WHAT YOU WILL DO:
From the entries, copy out every line in which the word "biały" is found.

EXERCISE INPUT below:

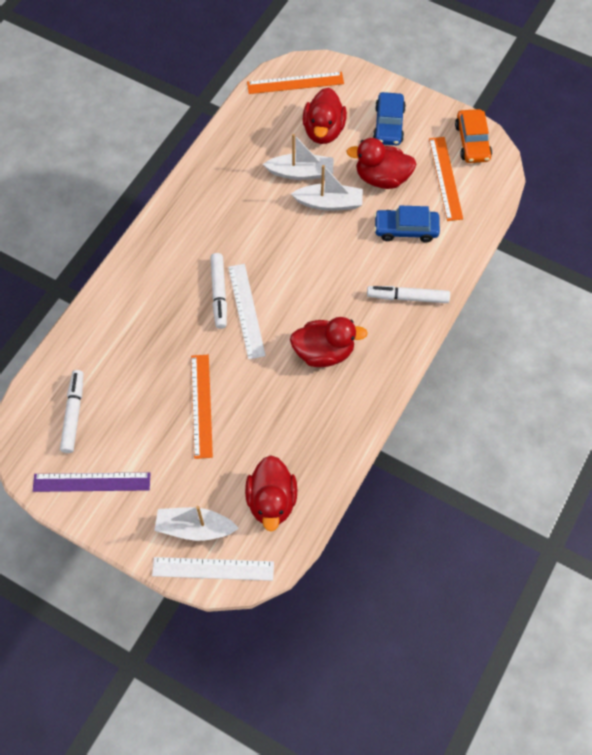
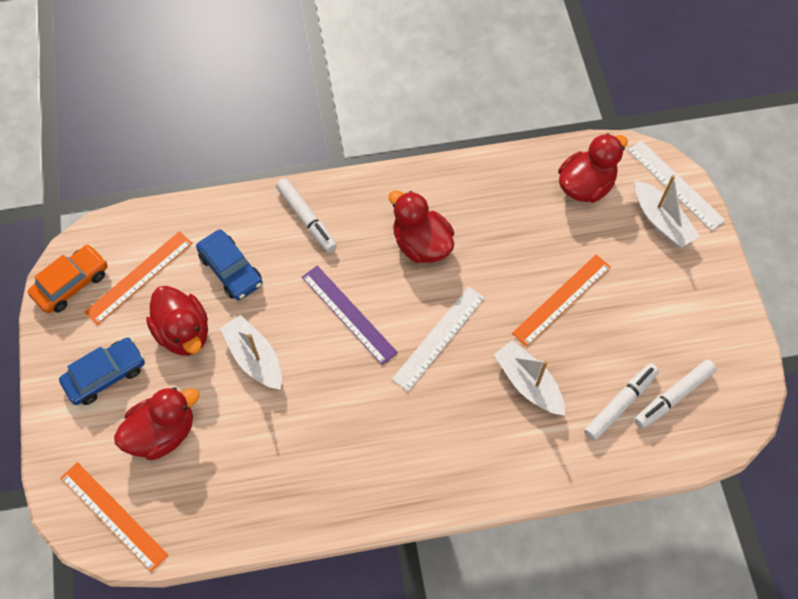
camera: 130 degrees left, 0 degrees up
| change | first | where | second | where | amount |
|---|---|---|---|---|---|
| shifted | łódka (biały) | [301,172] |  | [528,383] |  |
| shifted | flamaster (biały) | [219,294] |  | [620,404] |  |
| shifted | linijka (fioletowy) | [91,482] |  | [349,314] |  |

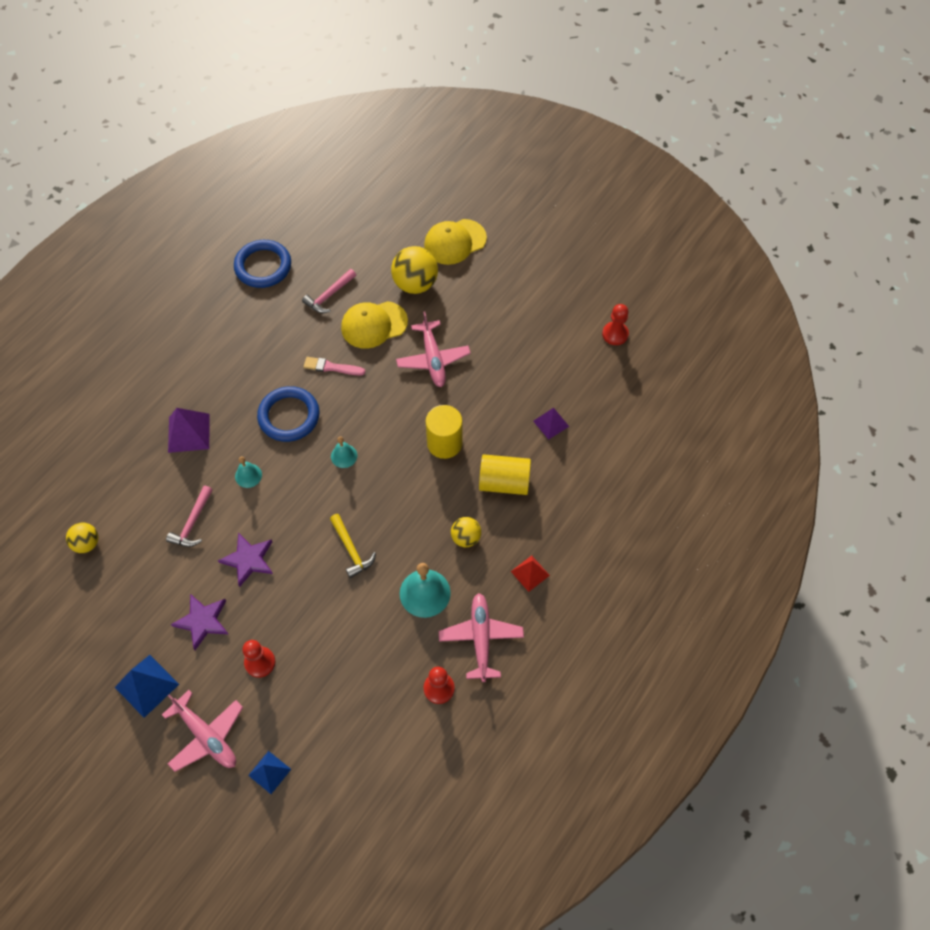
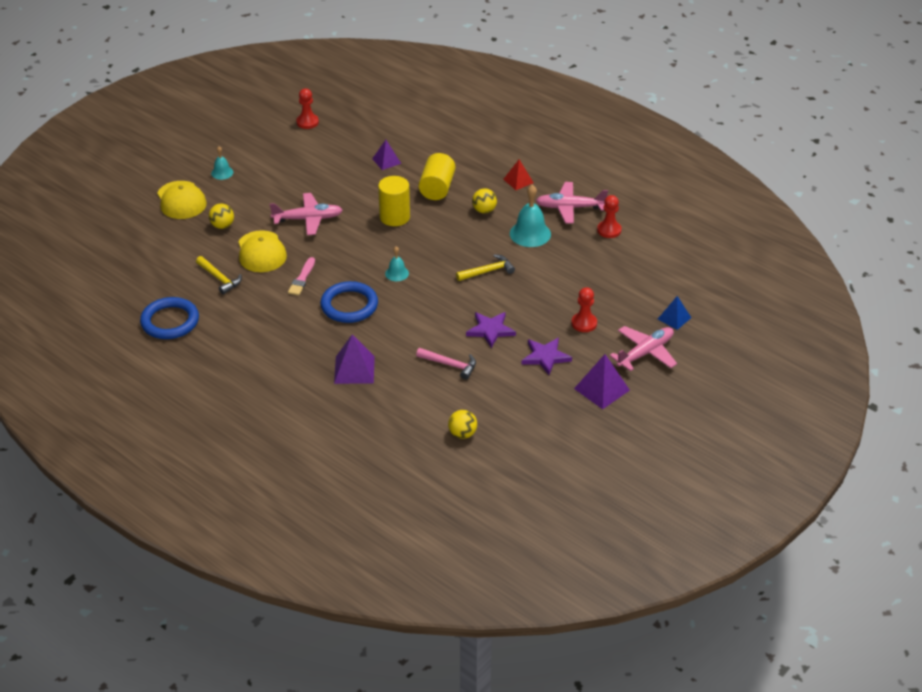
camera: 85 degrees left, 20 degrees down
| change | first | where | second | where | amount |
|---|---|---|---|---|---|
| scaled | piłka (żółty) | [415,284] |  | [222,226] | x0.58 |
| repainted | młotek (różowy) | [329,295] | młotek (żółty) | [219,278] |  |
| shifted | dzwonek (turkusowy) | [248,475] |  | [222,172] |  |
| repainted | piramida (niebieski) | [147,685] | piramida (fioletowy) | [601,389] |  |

End of EXERCISE INPUT.

ANSWER SECTION:
| shifted | łódka (biały) | [301,172] |  | [528,383] |  |
| shifted | flamaster (biały) | [219,294] |  | [620,404] |  |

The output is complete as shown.